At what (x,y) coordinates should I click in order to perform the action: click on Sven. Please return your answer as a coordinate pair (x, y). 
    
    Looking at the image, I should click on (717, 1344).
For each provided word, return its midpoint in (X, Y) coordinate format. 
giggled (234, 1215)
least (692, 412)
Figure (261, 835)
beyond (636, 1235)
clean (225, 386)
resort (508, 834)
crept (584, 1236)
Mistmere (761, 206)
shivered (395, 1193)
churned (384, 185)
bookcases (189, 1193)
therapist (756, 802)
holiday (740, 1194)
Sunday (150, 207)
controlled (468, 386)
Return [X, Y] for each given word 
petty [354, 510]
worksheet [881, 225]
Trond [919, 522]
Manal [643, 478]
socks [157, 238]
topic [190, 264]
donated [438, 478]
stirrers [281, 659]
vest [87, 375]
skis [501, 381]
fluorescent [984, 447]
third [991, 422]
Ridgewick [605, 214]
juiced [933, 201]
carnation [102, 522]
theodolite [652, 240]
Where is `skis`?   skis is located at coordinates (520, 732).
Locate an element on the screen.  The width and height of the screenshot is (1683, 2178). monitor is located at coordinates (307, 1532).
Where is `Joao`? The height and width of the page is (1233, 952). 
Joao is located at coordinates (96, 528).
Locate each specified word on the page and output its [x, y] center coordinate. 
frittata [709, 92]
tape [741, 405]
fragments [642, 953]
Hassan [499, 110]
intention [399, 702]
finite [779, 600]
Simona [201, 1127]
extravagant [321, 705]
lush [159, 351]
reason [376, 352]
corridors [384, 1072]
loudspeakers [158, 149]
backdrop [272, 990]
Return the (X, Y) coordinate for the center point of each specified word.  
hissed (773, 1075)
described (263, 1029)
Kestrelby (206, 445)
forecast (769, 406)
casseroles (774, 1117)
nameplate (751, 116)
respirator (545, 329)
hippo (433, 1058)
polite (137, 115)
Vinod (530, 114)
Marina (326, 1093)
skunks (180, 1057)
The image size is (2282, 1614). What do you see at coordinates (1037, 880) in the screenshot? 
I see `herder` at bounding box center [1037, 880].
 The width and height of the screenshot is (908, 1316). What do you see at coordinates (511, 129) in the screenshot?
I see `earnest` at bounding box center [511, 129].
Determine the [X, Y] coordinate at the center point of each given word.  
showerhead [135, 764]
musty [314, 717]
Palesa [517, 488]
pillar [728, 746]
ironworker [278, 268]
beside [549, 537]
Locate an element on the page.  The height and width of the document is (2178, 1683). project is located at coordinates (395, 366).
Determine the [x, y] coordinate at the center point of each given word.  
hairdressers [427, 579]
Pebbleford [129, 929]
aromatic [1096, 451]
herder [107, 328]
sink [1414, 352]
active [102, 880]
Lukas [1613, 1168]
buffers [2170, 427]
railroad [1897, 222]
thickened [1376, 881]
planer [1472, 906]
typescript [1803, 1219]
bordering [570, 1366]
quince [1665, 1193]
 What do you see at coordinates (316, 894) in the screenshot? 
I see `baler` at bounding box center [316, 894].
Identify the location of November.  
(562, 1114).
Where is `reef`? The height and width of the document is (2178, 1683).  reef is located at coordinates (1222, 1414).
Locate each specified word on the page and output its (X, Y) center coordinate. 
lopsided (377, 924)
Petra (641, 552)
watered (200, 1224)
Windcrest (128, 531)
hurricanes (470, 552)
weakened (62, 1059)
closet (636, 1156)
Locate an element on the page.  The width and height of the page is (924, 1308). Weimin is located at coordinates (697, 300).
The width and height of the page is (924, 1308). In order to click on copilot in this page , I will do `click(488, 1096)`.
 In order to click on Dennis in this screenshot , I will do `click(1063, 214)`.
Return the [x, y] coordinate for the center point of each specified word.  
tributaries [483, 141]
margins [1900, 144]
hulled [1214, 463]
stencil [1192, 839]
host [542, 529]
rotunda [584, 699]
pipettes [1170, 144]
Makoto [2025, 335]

+ + + +

Written exercise: Return every line of the records that contains the string "element".

Full response:
Locate an element on the screen.  The width and height of the screenshot is (1683, 2178). monitor is located at coordinates (307, 1532).
Locate an element on the page.  The height and width of the document is (2178, 1683). project is located at coordinates (395, 366).
Locate an element on the page.  The width and height of the page is (924, 1308). Weimin is located at coordinates (697, 300).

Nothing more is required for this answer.